Spatial object tracking data:
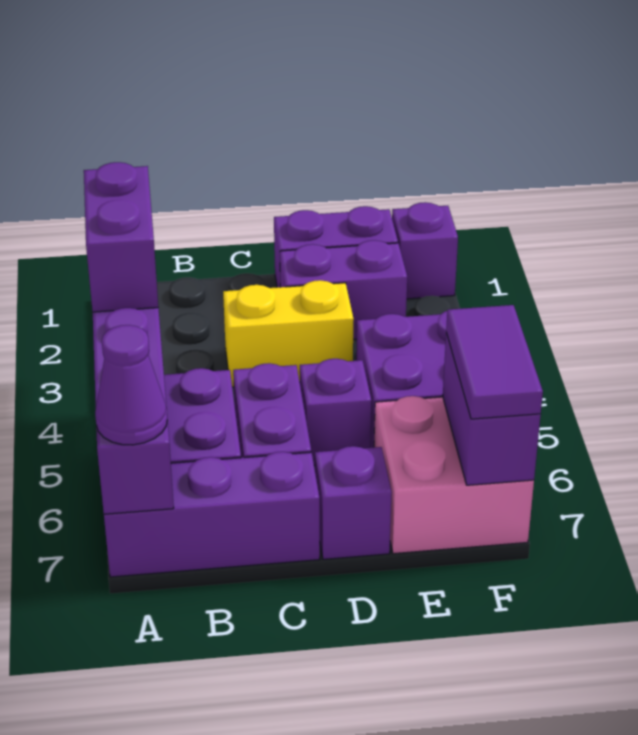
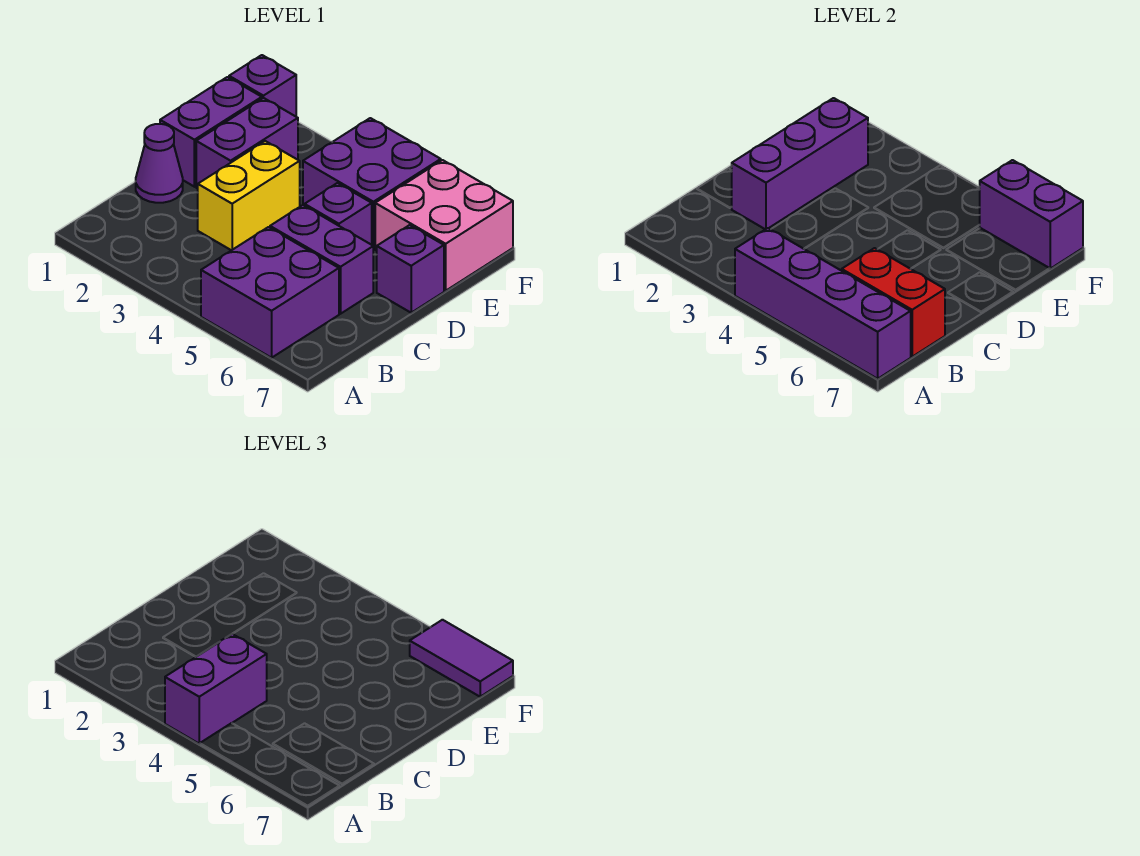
purple brick A3:A4 level 3 -> purple brick A4:B4 level 3
purple brick A7:C7 level 1 -> purple brick C2:E2 level 2
purple cone A7 level 3 -> purple cone C1 level 1
none -> red brick B6:B7 level 2

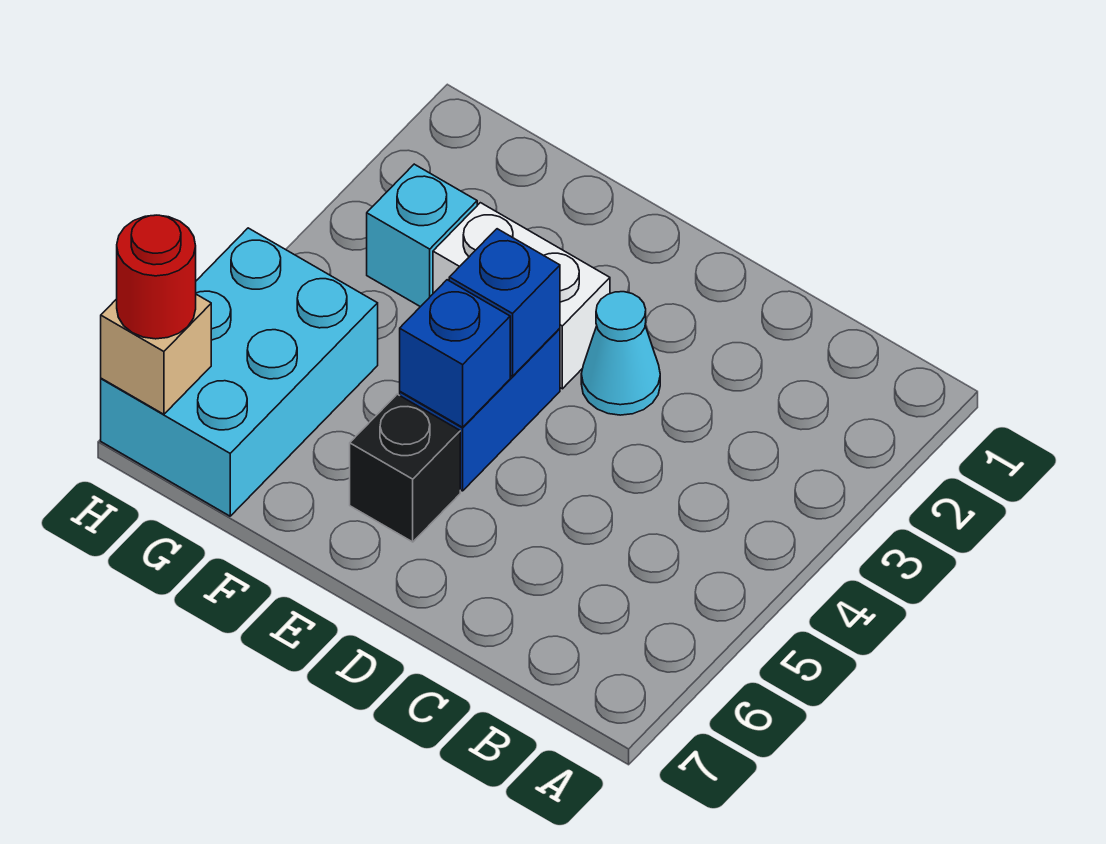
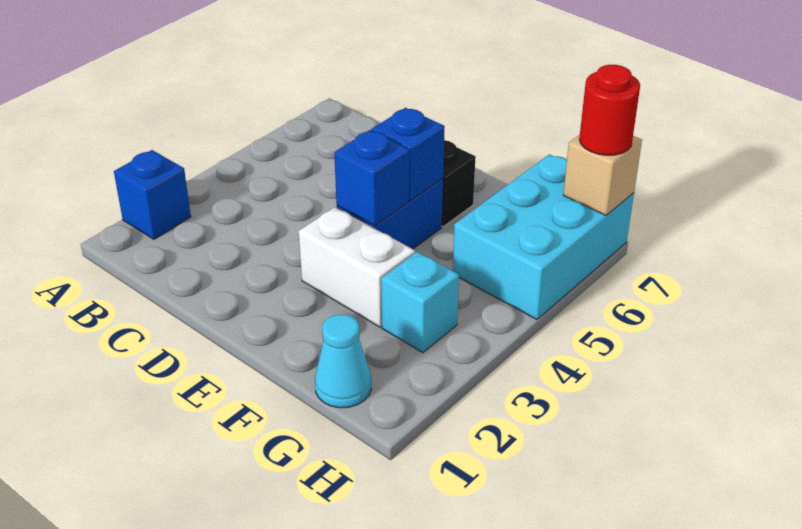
none -> blue brick A2 level 1
cyan cone D3 level 1 -> cyan cone G1 level 1

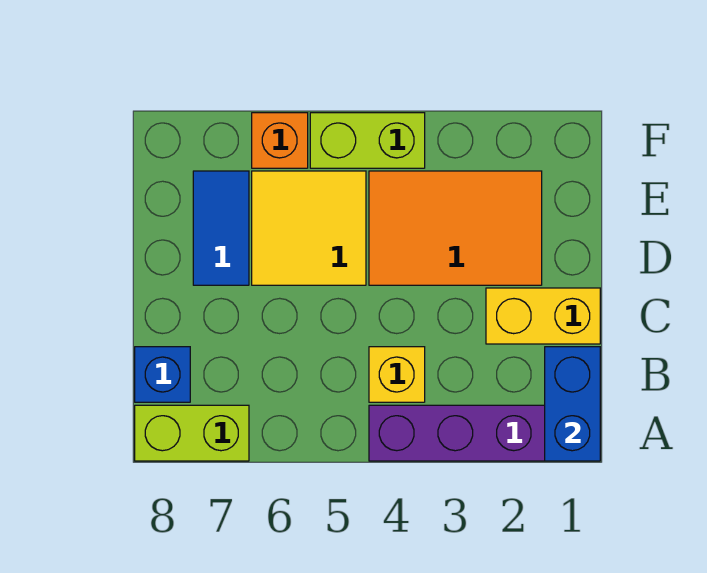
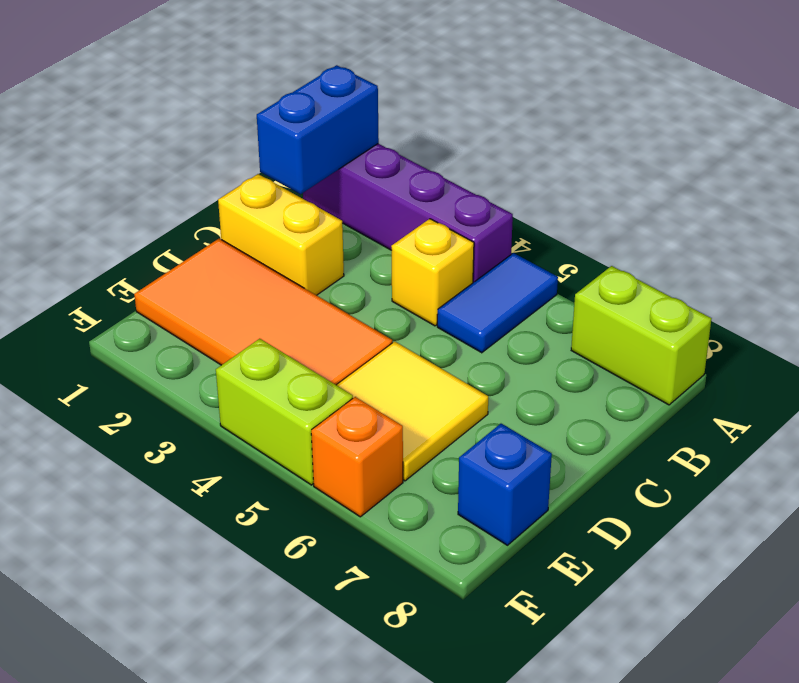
blue brick B8 level 1 -> blue brick E8 level 1
orange tile D2:E4 level 1 -> orange tile D1:E4 level 1
blue tile D7:E7 level 1 -> blue tile A5:B5 level 1

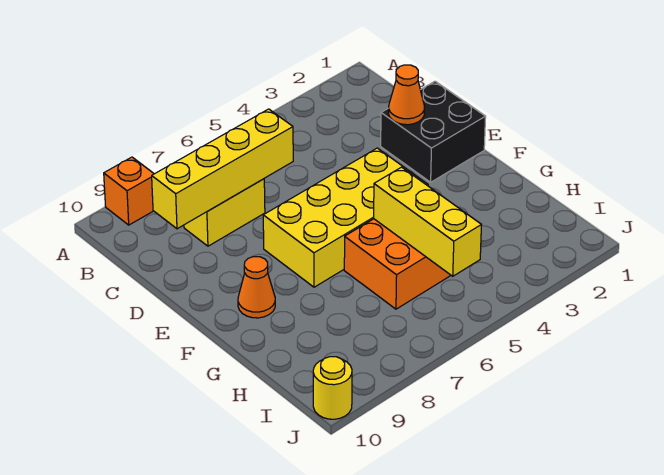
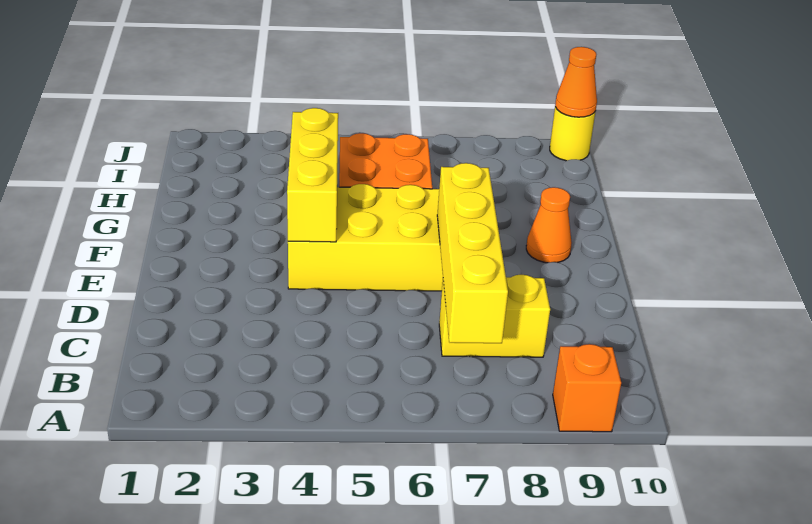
yellow brick C6:C9 level 2 -> yellow brick B7:E7 level 2
black brick D1:E2 level 1 -> none
orange cone D2 level 2 -> orange cone J10 level 2
yellow brick G5:I5 level 2 -> yellow brick E4:G4 level 2

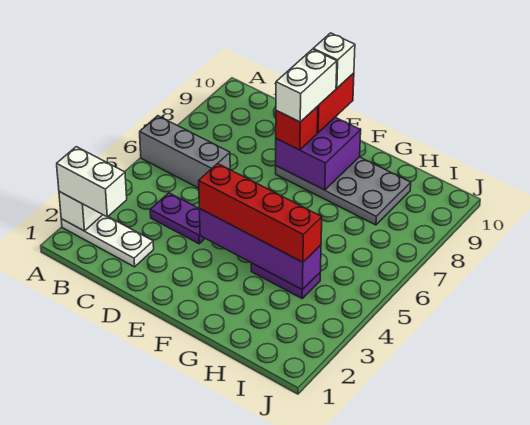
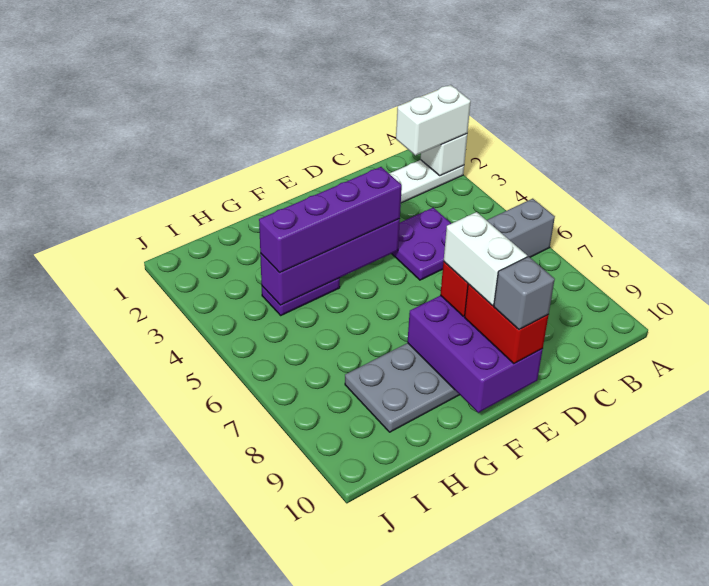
purple plate C4:D4 level 1 -> purple plate C4:D5 level 1
red brick E4:H4 level 3 -> purple brick E4:H4 level 3
purple brick E8:F9 level 2 -> purple brick E8:F10 level 2
white brick E10 level 4 -> grey brick E10 level 4

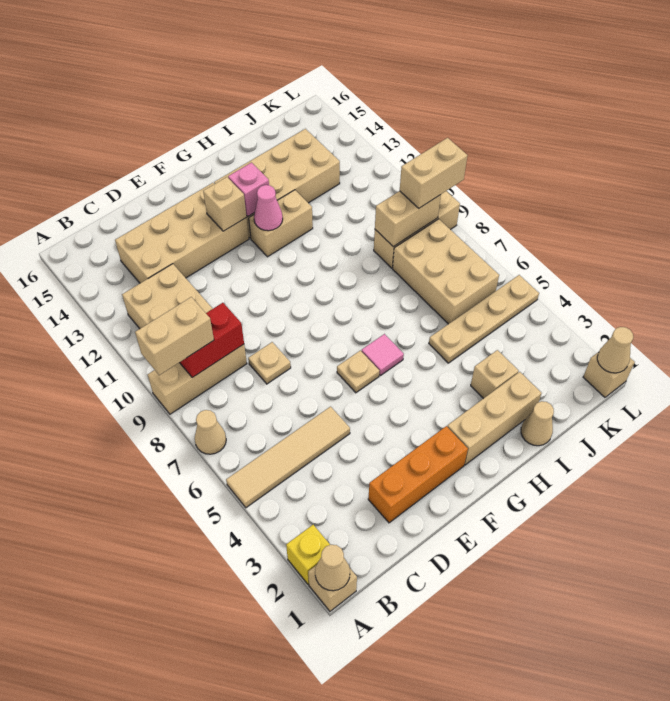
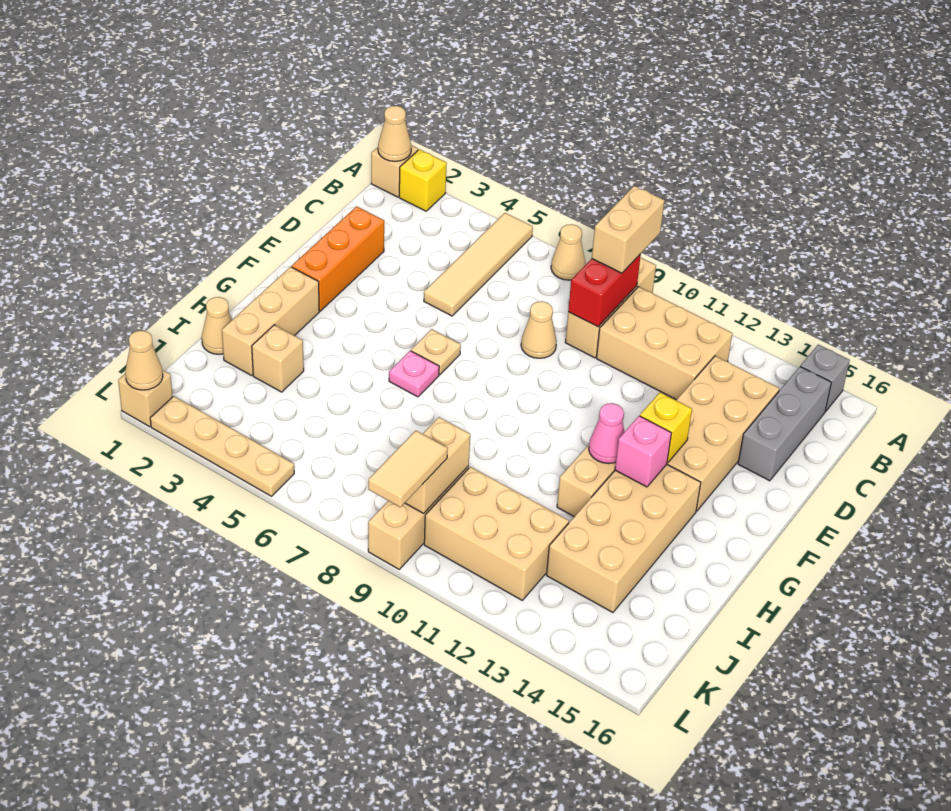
none -> grey brick A15 level 1
none -> grey brick B15:D15 level 1
tan plate D8 level 1 -> tan cone D8 level 1
tan brick F13 level 2 -> yellow brick F13 level 2
pink tile G6 level 1 -> pink plate G6 level 1
tan plate I5:L5 level 1 -> tan plate L2:L5 level 1
tan brick J6:K8 level 1 -> tan brick J10:K12 level 1
tan brick K9:L9 level 3 -> tan tile K9:L9 level 3

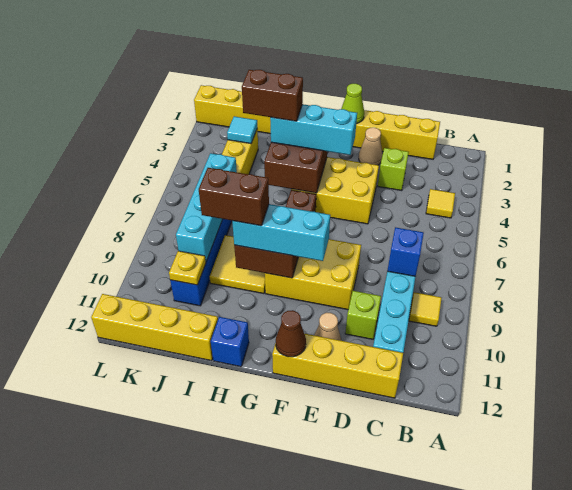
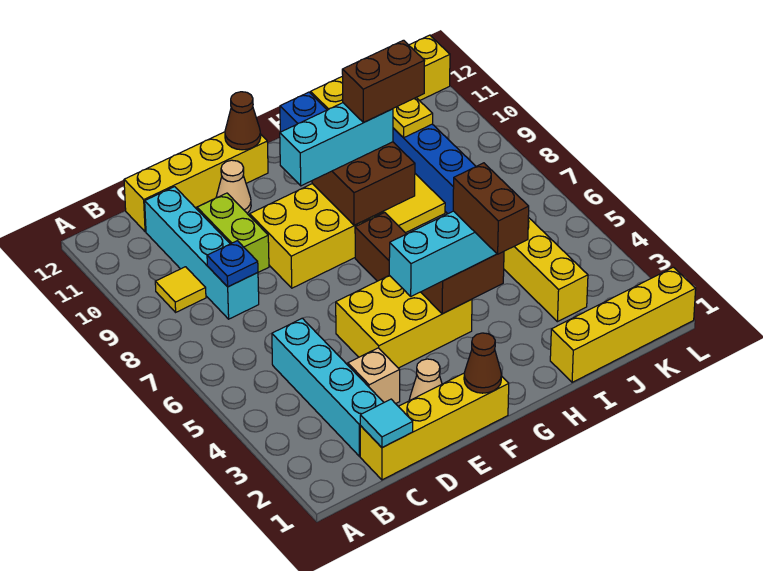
yellow tile B4 level 1 -> none
blue brick C8 level 2 -> blue plate C8 level 2
lime brick D3 level 1 -> tan brick D3 level 1
lime brick D10 level 1 -> lime brick D9:D10 level 1
lime cone F1 level 2 -> brown cone F1 level 2
brown brick H4:I4 level 4 -> brown brick H3:H4 level 4
cyan tile J3 level 2 -> cyan tile C1 level 2
cyan brick J6:J9 level 2 -> cyan brick C2:C5 level 1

*Required work:* The expected answer is an exact copy of the lines from the one containing "blue brick B8" through the last line of the entries above, both included, without pictures.

*Result below:*
blue brick B8 level 1 -> blue brick E8 level 1
orange tile D2:E4 level 1 -> orange tile D1:E4 level 1
blue tile D7:E7 level 1 -> blue tile A5:B5 level 1

yellow brick C6:C9 level 2 -> yellow brick B7:E7 level 2
black brick D1:E2 level 1 -> none
orange cone D2 level 2 -> orange cone J10 level 2
yellow brick G5:I5 level 2 -> yellow brick E4:G4 level 2

purple plate C4:D4 level 1 -> purple plate C4:D5 level 1
red brick E4:H4 level 3 -> purple brick E4:H4 level 3
purple brick E8:F9 level 2 -> purple brick E8:F10 level 2
white brick E10 level 4 -> grey brick E10 level 4

none -> grey brick A15 level 1
none -> grey brick B15:D15 level 1
tan plate D8 level 1 -> tan cone D8 level 1
tan brick F13 level 2 -> yellow brick F13 level 2
pink tile G6 level 1 -> pink plate G6 level 1
tan plate I5:L5 level 1 -> tan plate L2:L5 level 1
tan brick J6:K8 level 1 -> tan brick J10:K12 level 1
tan brick K9:L9 level 3 -> tan tile K9:L9 level 3

yellow tile B4 level 1 -> none
blue brick C8 level 2 -> blue plate C8 level 2
lime brick D3 level 1 -> tan brick D3 level 1
lime brick D10 level 1 -> lime brick D9:D10 level 1
lime cone F1 level 2 -> brown cone F1 level 2
brown brick H4:I4 level 4 -> brown brick H3:H4 level 4
cyan tile J3 level 2 -> cyan tile C1 level 2
cyan brick J6:J9 level 2 -> cyan brick C2:C5 level 1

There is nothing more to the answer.